PROMPT – Reproduce the material verbatim, from its first line up to and including the line containing "yellow pentagon: moved 33 px up".

PROVIDED MATERIAL –
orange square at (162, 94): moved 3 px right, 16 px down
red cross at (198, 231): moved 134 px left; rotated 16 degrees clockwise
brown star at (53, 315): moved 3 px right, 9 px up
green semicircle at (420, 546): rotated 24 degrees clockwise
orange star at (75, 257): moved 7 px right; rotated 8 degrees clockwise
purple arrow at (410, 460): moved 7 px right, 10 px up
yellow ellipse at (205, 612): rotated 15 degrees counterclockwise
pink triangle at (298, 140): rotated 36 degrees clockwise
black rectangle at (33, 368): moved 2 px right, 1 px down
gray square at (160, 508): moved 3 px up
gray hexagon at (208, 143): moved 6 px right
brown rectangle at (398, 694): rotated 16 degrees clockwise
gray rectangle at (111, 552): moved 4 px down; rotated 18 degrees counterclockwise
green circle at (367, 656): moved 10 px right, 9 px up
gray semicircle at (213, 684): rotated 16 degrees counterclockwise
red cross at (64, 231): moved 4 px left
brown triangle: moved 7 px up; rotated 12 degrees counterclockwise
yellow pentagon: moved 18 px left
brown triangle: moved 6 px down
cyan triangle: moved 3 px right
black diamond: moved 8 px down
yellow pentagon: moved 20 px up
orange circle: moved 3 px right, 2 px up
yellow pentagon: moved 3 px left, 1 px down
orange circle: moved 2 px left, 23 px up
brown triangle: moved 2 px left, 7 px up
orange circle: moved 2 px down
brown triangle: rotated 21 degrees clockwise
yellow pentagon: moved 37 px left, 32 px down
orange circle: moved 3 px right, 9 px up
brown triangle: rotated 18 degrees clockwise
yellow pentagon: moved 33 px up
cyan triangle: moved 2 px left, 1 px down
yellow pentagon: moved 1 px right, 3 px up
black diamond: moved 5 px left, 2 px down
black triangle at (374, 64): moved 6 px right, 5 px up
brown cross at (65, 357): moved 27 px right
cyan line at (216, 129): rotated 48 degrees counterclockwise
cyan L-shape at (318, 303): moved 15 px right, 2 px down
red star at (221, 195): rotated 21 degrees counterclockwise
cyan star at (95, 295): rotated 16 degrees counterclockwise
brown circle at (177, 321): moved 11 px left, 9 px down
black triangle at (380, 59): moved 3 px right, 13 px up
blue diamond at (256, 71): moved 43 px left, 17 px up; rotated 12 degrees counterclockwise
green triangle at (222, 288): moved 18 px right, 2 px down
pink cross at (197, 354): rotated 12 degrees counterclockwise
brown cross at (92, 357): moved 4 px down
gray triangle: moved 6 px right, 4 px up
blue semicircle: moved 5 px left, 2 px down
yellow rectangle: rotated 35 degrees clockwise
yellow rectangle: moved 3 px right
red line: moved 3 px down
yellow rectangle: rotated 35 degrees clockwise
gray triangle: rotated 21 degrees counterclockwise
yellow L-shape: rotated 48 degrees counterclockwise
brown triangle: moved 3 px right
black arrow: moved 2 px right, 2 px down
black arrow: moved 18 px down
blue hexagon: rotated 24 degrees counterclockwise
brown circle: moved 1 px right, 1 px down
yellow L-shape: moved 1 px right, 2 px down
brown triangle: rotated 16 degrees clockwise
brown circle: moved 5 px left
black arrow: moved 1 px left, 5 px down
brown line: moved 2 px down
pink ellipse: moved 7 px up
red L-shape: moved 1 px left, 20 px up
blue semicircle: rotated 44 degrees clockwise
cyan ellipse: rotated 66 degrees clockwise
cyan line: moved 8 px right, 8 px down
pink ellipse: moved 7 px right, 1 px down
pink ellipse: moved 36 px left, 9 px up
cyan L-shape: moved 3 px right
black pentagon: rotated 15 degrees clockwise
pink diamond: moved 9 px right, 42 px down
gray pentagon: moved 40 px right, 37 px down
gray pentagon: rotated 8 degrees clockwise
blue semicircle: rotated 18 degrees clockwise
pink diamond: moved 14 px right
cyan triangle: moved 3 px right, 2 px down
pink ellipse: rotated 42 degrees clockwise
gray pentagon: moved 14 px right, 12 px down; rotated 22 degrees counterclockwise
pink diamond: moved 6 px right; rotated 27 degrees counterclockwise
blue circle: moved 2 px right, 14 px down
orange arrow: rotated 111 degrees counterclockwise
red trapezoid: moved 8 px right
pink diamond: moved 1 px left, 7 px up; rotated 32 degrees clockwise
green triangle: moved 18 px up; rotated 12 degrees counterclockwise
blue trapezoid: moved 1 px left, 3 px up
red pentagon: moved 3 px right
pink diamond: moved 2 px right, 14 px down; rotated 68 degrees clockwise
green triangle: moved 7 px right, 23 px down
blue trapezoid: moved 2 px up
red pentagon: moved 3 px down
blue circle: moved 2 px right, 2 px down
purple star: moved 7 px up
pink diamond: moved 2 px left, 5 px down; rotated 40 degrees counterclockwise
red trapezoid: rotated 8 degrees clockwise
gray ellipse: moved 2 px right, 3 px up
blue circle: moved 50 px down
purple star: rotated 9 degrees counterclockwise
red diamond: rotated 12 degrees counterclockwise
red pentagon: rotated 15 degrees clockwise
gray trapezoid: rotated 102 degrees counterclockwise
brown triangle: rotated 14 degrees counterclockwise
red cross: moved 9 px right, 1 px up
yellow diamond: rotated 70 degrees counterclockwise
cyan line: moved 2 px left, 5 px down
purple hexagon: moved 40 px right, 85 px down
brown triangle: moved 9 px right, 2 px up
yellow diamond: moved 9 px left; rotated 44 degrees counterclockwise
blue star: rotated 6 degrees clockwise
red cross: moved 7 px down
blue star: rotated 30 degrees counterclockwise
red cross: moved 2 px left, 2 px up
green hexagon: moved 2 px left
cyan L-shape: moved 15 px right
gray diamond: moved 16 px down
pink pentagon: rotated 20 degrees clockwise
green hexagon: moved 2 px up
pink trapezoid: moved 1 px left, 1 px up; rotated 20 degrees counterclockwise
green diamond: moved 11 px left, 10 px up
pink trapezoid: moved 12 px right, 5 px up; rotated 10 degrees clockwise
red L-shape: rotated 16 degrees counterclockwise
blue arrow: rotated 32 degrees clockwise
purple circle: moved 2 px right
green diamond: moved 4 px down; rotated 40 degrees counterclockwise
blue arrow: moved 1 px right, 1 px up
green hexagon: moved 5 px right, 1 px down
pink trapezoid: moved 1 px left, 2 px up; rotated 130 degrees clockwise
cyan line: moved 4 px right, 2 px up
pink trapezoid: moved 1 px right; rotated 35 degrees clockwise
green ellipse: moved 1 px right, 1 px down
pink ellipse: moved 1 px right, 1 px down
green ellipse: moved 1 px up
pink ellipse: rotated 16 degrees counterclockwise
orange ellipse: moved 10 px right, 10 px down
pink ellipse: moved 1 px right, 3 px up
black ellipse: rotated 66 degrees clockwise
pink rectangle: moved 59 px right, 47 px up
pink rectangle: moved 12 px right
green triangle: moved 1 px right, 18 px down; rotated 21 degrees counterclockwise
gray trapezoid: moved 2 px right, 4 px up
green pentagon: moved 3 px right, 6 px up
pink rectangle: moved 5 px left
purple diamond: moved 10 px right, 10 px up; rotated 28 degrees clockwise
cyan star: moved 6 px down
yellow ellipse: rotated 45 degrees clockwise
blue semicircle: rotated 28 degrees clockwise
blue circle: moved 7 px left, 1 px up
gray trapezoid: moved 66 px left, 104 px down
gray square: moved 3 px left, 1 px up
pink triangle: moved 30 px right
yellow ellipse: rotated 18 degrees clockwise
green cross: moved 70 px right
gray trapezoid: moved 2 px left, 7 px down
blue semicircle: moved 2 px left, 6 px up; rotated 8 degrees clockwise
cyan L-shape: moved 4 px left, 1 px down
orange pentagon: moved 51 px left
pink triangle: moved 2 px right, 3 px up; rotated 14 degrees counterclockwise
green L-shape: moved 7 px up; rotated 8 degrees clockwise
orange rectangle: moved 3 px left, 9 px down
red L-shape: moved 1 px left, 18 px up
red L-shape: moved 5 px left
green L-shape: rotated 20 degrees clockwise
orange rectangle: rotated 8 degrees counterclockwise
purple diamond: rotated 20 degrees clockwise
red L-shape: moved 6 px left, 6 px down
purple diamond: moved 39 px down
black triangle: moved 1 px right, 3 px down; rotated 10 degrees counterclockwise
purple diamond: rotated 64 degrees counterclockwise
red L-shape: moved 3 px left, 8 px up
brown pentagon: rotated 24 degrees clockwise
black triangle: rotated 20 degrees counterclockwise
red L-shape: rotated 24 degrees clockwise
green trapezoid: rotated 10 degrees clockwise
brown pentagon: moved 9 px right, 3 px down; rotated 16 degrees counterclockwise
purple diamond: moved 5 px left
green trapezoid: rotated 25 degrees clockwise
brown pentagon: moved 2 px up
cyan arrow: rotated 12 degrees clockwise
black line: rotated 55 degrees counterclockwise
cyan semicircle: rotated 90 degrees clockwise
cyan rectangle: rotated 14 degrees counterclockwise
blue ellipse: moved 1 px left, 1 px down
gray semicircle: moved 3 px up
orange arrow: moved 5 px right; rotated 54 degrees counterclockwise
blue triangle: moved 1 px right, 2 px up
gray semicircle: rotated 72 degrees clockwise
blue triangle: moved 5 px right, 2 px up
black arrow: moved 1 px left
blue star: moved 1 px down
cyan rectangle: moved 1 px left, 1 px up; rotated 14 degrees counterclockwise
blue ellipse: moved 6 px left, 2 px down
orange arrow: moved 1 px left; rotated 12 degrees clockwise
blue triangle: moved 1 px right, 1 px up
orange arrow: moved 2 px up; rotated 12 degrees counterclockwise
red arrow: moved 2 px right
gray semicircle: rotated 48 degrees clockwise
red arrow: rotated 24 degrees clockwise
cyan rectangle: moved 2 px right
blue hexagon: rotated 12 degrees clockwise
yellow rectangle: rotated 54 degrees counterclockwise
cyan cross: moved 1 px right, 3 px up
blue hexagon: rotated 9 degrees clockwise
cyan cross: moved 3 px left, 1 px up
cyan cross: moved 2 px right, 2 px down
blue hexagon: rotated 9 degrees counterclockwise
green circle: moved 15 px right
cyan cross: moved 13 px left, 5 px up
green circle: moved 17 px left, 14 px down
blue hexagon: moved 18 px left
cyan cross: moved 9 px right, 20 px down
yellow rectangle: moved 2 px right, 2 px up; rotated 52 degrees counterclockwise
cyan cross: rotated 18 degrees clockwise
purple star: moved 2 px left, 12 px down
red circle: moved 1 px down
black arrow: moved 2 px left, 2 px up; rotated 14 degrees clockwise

FINAL RESULT –
orange square at (162, 94): moved 3 px right, 16 px down
red cross at (198, 231): moved 134 px left; rotated 16 degrees clockwise
brown star at (53, 315): moved 3 px right, 9 px up
green semicircle at (420, 546): rotated 24 degrees clockwise
orange star at (75, 257): moved 7 px right; rotated 8 degrees clockwise
purple arrow at (410, 460): moved 7 px right, 10 px up
yellow ellipse at (205, 612): rotated 15 degrees counterclockwise
pink triangle at (298, 140): rotated 36 degrees clockwise
black rectangle at (33, 368): moved 2 px right, 1 px down
gray square at (160, 508): moved 3 px up
gray hexagon at (208, 143): moved 6 px right
brown rectangle at (398, 694): rotated 16 degrees clockwise
gray rectangle at (111, 552): moved 4 px down; rotated 18 degrees counterclockwise
green circle at (367, 656): moved 10 px right, 9 px up
gray semicircle at (213, 684): rotated 16 degrees counterclockwise
red cross at (64, 231): moved 4 px left
brown triangle: moved 7 px up; rotated 12 degrees counterclockwise
yellow pentagon: moved 18 px left
brown triangle: moved 6 px down
cyan triangle: moved 3 px right
black diamond: moved 8 px down
yellow pentagon: moved 20 px up
orange circle: moved 3 px right, 2 px up
yellow pentagon: moved 3 px left, 1 px down
orange circle: moved 2 px left, 23 px up
brown triangle: moved 2 px left, 7 px up
orange circle: moved 2 px down
brown triangle: rotated 21 degrees clockwise
yellow pentagon: moved 37 px left, 32 px down
orange circle: moved 3 px right, 9 px up
brown triangle: rotated 18 degrees clockwise
yellow pentagon: moved 33 px up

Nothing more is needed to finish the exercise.